## YOUR TASK
Only lines containing "purple" belong in the answer, each copied from the entries below.

### TASK INPUT ###

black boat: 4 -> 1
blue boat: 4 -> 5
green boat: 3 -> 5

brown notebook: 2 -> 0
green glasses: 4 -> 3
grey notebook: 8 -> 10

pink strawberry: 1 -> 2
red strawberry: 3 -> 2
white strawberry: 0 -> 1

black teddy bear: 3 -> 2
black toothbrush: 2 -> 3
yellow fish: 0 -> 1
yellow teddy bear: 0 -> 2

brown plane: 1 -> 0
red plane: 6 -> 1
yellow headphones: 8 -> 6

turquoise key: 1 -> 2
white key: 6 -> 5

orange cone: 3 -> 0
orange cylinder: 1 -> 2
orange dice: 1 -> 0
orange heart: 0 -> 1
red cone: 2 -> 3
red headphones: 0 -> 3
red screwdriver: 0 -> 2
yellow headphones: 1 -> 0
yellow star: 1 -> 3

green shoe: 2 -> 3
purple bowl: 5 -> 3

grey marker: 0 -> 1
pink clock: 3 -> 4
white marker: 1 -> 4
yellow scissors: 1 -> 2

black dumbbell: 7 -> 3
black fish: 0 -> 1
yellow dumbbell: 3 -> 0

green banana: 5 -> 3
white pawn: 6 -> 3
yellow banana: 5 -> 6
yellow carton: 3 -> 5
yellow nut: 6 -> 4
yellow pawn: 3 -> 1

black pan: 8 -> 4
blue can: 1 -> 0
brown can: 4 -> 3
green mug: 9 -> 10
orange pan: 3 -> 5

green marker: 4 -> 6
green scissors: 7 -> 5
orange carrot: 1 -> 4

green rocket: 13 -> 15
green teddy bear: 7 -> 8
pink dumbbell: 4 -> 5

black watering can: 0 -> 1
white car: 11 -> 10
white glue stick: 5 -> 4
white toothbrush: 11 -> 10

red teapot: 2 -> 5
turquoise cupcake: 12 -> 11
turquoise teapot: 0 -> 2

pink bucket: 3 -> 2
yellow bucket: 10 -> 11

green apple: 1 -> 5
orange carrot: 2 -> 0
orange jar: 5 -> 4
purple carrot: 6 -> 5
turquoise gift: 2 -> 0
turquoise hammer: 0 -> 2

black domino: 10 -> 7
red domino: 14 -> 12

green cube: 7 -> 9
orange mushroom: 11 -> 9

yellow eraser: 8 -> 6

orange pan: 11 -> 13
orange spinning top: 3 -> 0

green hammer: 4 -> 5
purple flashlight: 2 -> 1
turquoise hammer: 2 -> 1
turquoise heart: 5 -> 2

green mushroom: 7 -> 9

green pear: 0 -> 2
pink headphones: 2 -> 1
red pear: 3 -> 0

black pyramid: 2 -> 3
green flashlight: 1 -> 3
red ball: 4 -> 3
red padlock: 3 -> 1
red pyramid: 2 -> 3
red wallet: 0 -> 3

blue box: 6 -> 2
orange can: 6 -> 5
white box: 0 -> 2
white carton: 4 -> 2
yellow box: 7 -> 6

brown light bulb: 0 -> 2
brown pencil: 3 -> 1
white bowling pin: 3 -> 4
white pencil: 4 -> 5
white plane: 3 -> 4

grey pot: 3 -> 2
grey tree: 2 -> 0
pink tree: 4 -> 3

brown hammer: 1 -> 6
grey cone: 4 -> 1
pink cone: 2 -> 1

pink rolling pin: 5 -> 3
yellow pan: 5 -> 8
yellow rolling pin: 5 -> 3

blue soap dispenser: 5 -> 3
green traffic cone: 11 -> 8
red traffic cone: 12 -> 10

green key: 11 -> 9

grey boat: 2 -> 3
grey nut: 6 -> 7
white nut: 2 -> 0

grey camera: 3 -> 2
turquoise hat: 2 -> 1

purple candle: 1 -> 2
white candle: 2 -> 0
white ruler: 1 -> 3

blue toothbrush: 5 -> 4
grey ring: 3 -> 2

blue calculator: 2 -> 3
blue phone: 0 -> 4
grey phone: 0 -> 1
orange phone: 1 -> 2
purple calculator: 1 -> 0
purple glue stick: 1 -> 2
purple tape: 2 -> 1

###

## RESPONSE
purple bowl: 5 -> 3
purple carrot: 6 -> 5
purple flashlight: 2 -> 1
purple candle: 1 -> 2
purple calculator: 1 -> 0
purple glue stick: 1 -> 2
purple tape: 2 -> 1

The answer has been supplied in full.